Coordinate-based change listings
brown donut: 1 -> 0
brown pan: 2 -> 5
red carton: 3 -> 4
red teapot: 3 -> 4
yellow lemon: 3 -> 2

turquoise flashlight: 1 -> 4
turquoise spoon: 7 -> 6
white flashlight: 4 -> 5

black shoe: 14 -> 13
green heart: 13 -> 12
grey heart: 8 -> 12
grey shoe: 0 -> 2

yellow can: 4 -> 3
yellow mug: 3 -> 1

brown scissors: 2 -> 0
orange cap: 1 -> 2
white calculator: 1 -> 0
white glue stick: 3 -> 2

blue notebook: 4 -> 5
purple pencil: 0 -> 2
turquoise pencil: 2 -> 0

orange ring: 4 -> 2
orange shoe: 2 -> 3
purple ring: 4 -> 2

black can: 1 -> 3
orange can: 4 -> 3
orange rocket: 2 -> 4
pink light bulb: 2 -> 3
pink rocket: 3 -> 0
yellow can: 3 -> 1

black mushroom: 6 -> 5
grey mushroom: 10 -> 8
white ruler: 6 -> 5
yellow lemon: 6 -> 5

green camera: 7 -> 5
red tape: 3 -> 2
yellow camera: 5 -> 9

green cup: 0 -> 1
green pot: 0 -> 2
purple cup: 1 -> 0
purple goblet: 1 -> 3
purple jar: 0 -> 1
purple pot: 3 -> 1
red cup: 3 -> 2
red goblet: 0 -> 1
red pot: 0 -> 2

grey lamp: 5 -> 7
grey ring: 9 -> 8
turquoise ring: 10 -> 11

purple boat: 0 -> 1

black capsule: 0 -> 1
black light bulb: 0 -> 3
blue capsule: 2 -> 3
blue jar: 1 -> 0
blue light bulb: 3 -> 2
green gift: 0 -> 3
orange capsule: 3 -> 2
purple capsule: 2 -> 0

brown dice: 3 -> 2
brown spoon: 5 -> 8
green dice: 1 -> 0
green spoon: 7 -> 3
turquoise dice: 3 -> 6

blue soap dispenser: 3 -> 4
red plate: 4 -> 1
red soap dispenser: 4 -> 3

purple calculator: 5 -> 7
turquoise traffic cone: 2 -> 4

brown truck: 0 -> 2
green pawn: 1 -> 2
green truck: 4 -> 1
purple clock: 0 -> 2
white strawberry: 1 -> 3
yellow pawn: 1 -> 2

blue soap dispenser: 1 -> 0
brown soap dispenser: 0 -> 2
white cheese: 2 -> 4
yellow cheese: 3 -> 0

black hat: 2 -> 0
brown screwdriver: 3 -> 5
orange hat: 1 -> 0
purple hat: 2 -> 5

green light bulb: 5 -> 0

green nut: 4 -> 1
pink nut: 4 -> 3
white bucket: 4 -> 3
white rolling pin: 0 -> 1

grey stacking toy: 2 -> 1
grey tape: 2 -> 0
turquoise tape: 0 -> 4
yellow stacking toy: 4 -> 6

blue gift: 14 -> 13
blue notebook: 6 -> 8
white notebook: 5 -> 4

Problem requirements:
Each line in the data that holds the word "calculator" must be copied.

Response to this exercise:
white calculator: 1 -> 0
purple calculator: 5 -> 7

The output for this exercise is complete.